TASK DETAILS
Below are some entries. Copy each line that holds the string "lime".

● ● ● ● ●

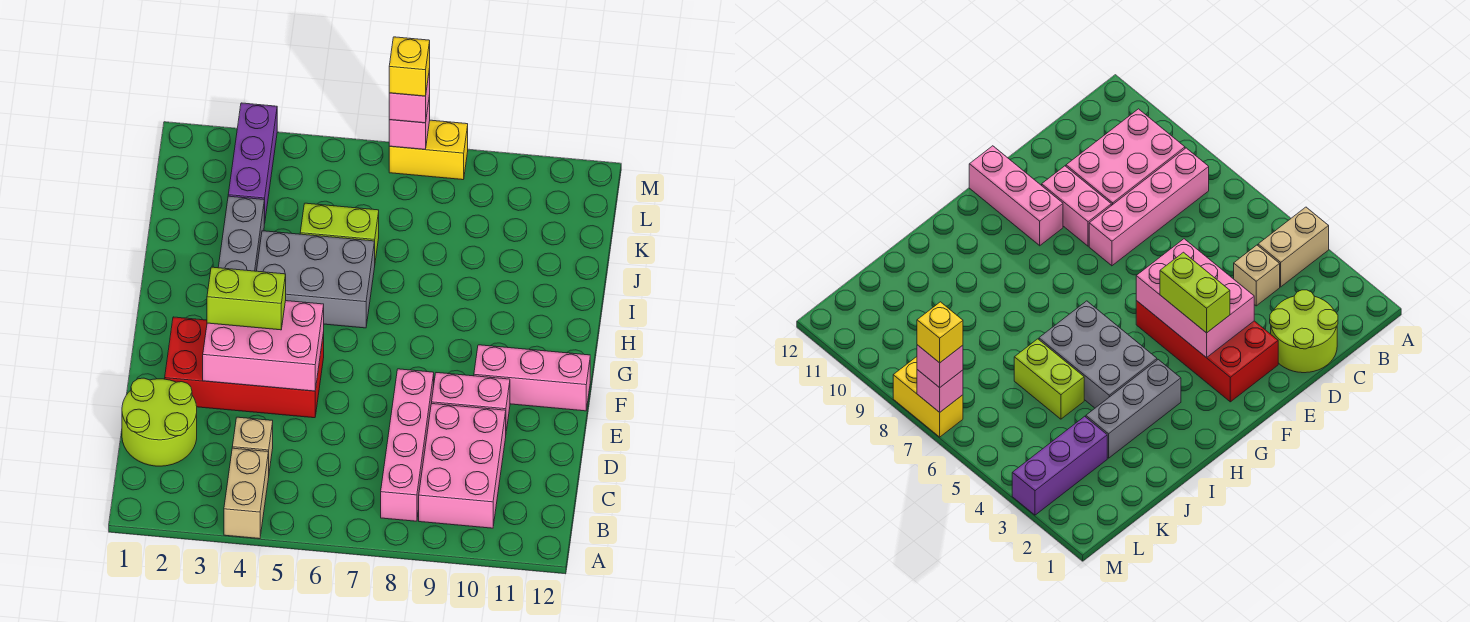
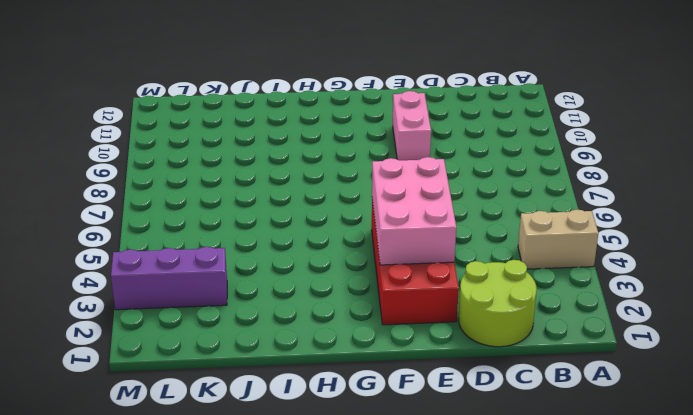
none -> pink brick B8:E8 level 1
none -> pink brick B9:D10 level 1
none -> tan brick C4 level 1

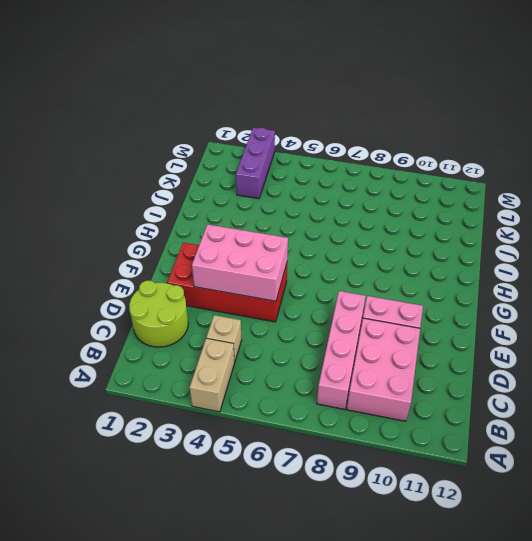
none -> pink brick F10:F12 level 1
none -> grey brick H3:J3 level 1
none -> grey brick H4:I6 level 1

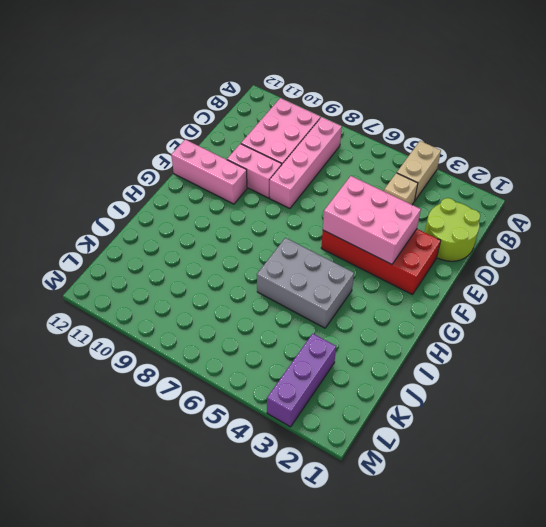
none -> grey brick H3:J3 level 1
none -> lime brick J5:J6 level 1
none -> yellow brick M7:M8 level 1

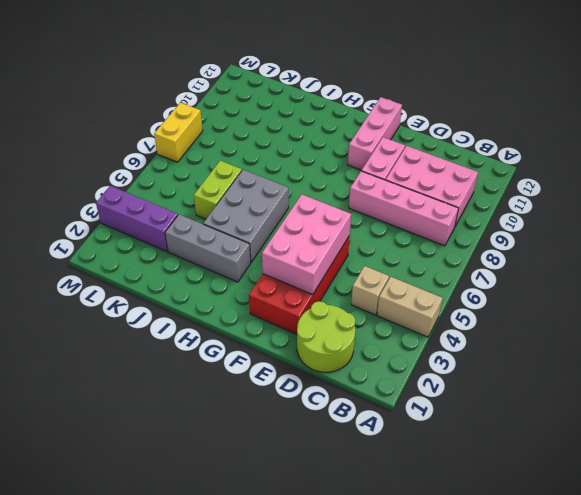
none -> pink brick M7 level 2
none -> lime brick F3:F4 level 3
none -> pink brick M7 level 3

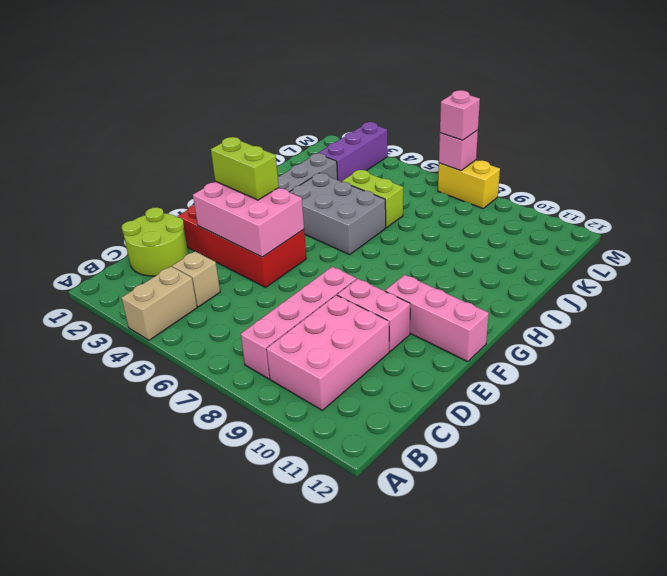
none -> yellow brick M7 level 4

● ● ● ● ●

FINISHED TASK
none -> lime brick J5:J6 level 1
none -> lime brick F3:F4 level 3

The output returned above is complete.